Colored object listings:
--*--

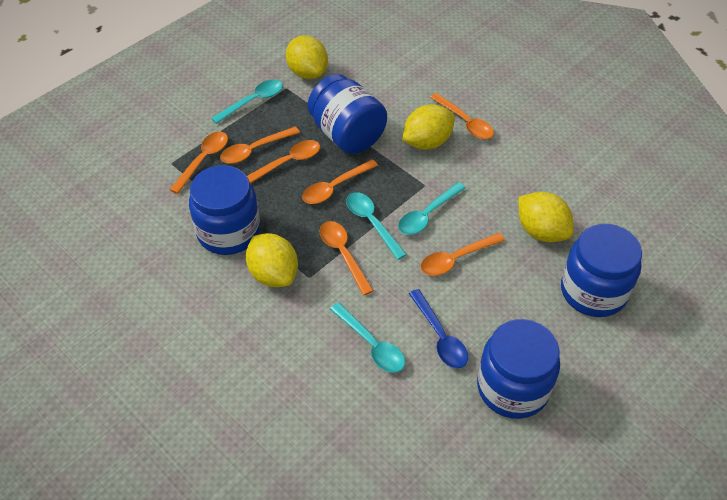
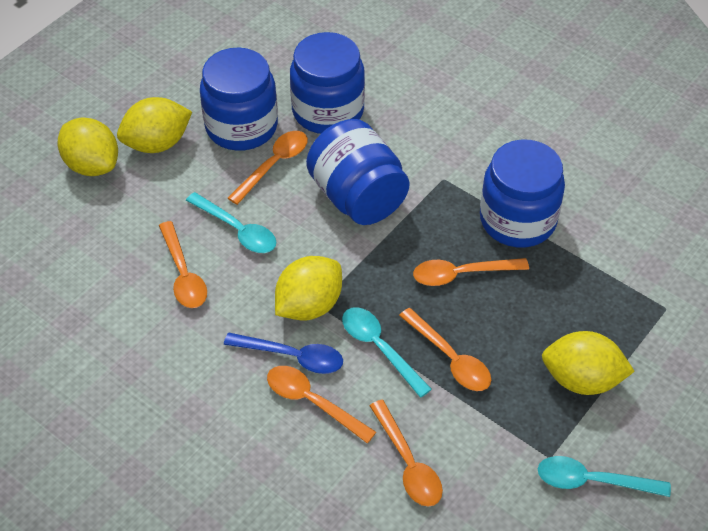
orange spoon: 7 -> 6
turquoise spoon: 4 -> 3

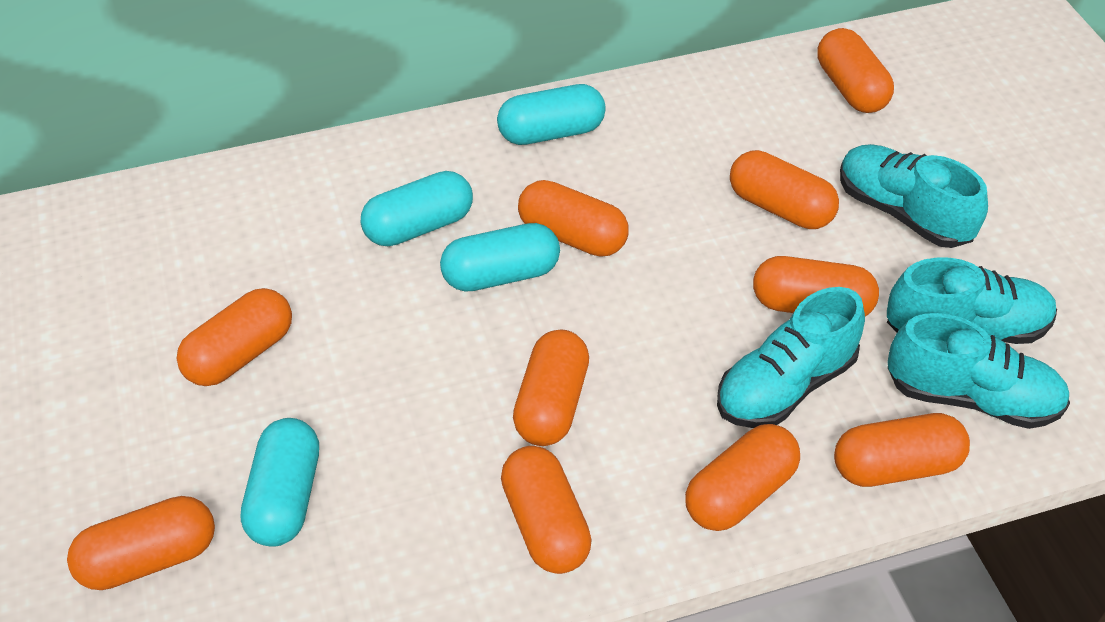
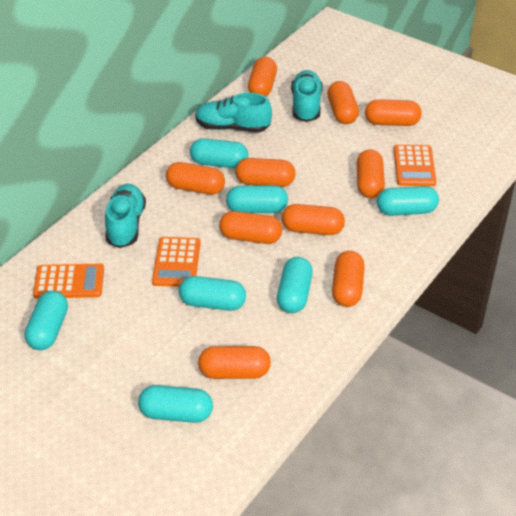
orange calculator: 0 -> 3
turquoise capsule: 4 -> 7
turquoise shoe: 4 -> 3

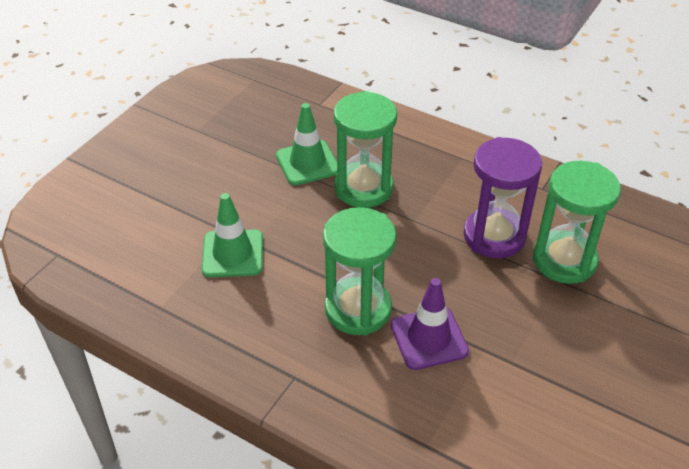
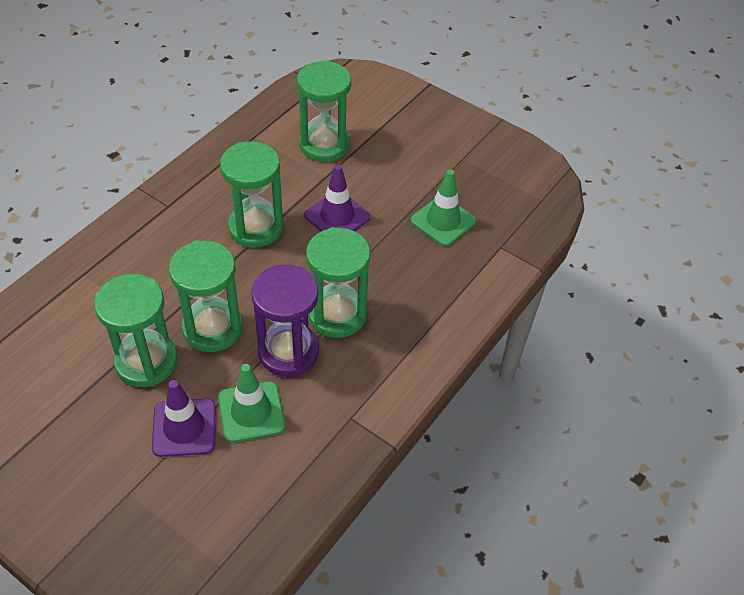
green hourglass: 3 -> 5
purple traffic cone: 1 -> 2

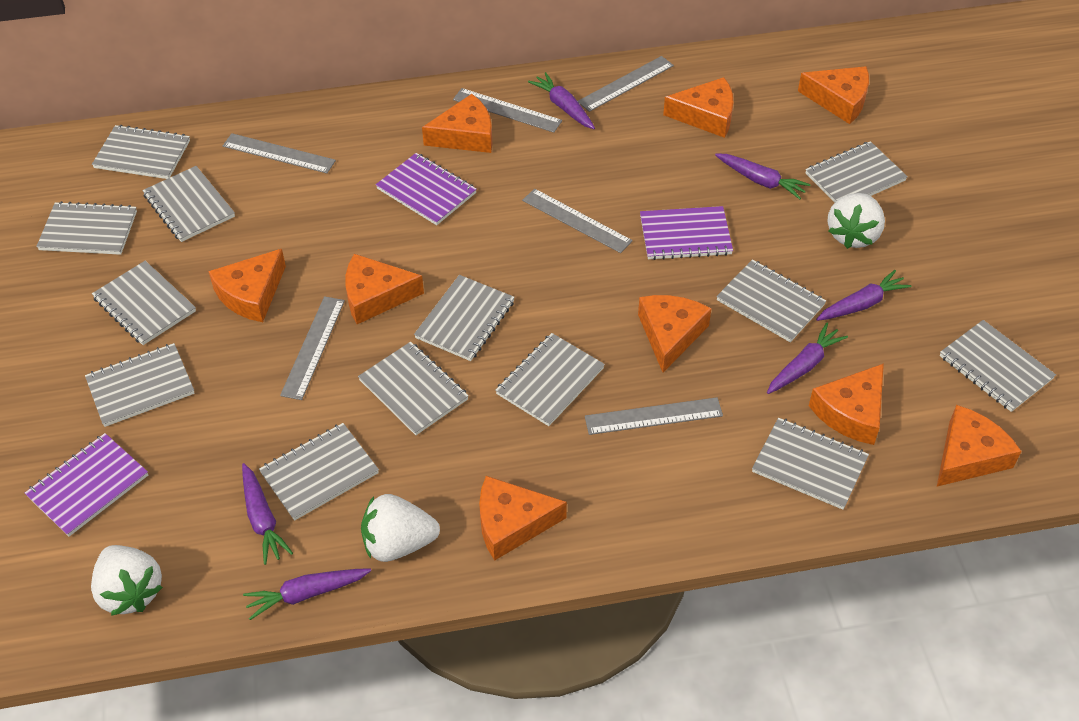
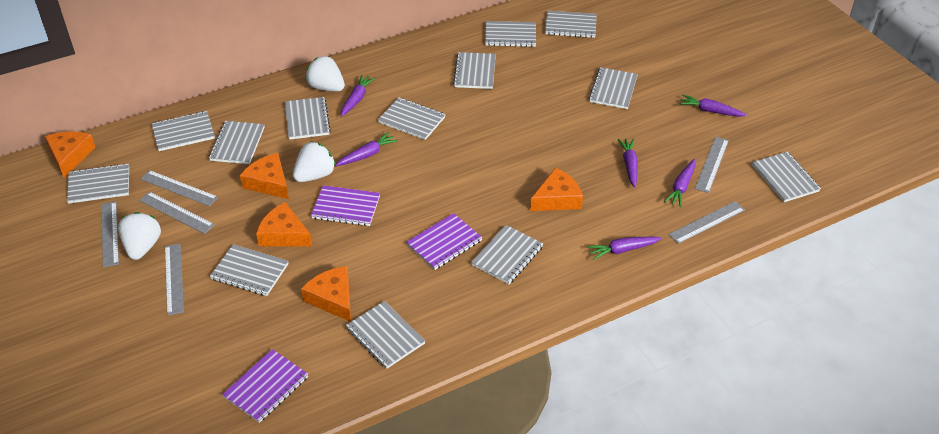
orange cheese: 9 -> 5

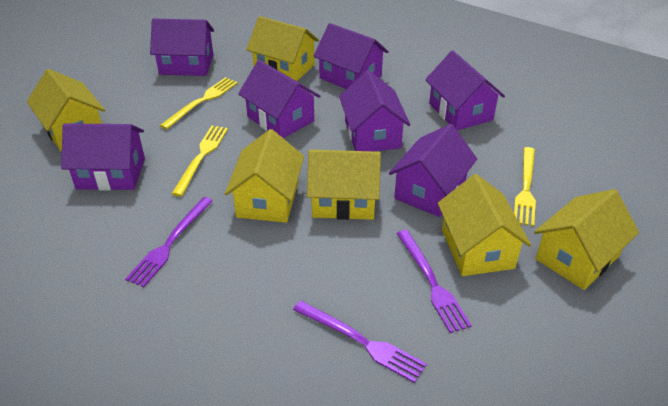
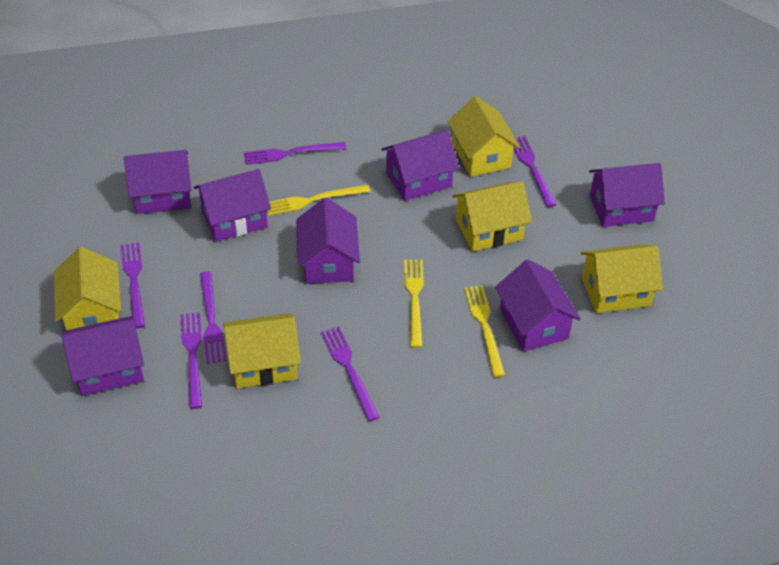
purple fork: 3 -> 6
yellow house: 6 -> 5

--*--

#### [Exercise]
Check each line of the entries above, and show every one holding the word "purple".

#### [Output of the exercise]
purple traffic cone: 1 -> 2
purple fork: 3 -> 6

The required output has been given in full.